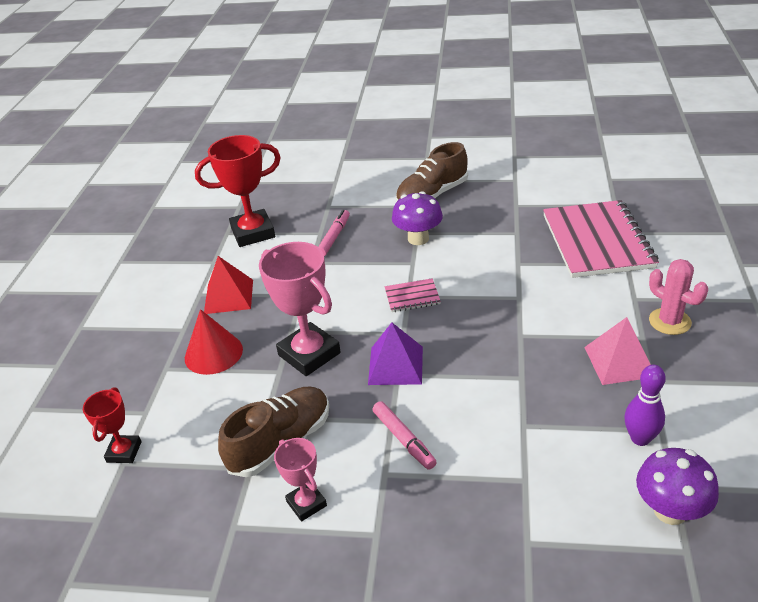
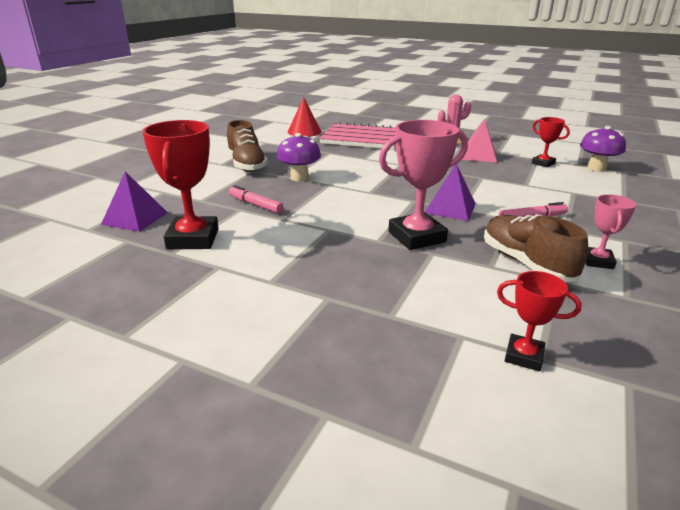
camera: 75 degrees left, 10 degrees down
red cone [185,309,243,375] -> red cone moved to [288,97,321,137]
red pyramid [204,256,253,314] -> none
pink trophy [274,438,327,521] -> pink trophy turned 60 degrees counterclockwise [586,194,636,269]
pink notebook [384,278,441,312] -> none
purple bowling pin [624,365,666,446] -> red trophy [532,117,570,168]
none -> purple pyramid [101,172,168,232]

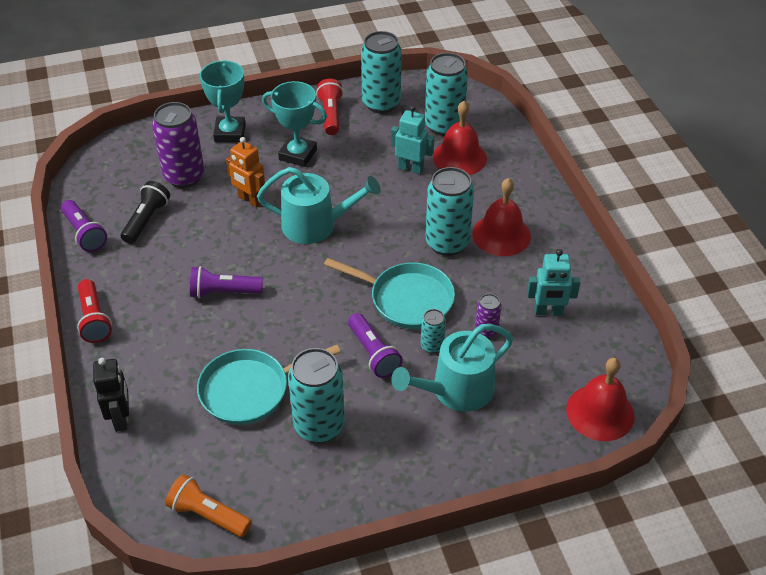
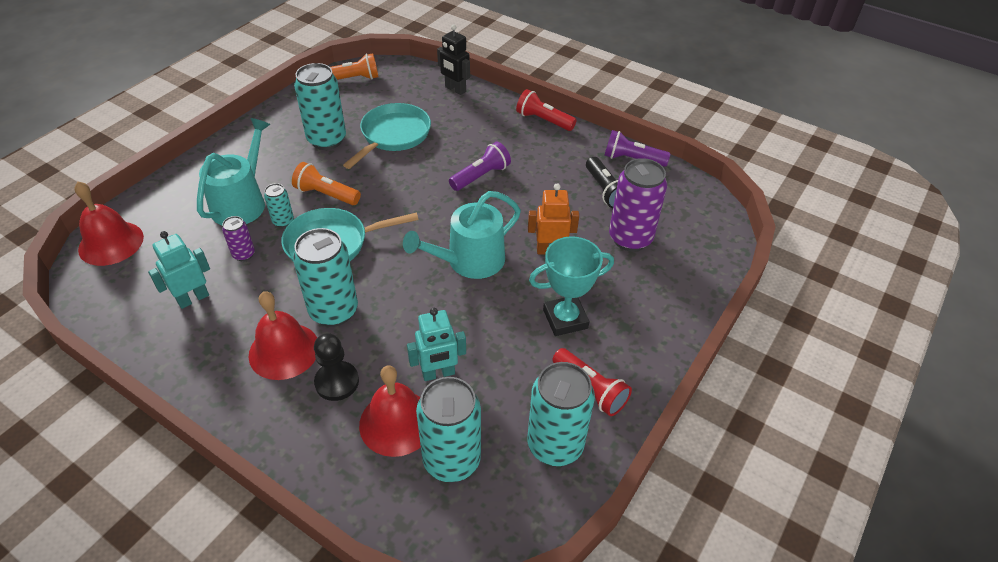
camera: 140 degrees right, 0 degrees up
turquoise trophy [200,60,246,142] -> none
purple flashlight [348,313,403,378] -> orange flashlight [292,162,361,205]
none -> black pawn [314,333,359,401]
----
TASK BRIEF
Although the records contain pictures, only their text should be repeated, exactly as it appears.

EXERCISE SOLUTION
camera: 75 degrees left, 10 degrees down
red cone [185,309,243,375] -> red cone moved to [288,97,321,137]
red pyramid [204,256,253,314] -> none
pink trophy [274,438,327,521] -> pink trophy turned 60 degrees counterclockwise [586,194,636,269]
pink notebook [384,278,441,312] -> none
purple bowling pin [624,365,666,446] -> red trophy [532,117,570,168]
none -> purple pyramid [101,172,168,232]

camera: 140 degrees right, 0 degrees up
turquoise trophy [200,60,246,142] -> none
purple flashlight [348,313,403,378] -> orange flashlight [292,162,361,205]
none -> black pawn [314,333,359,401]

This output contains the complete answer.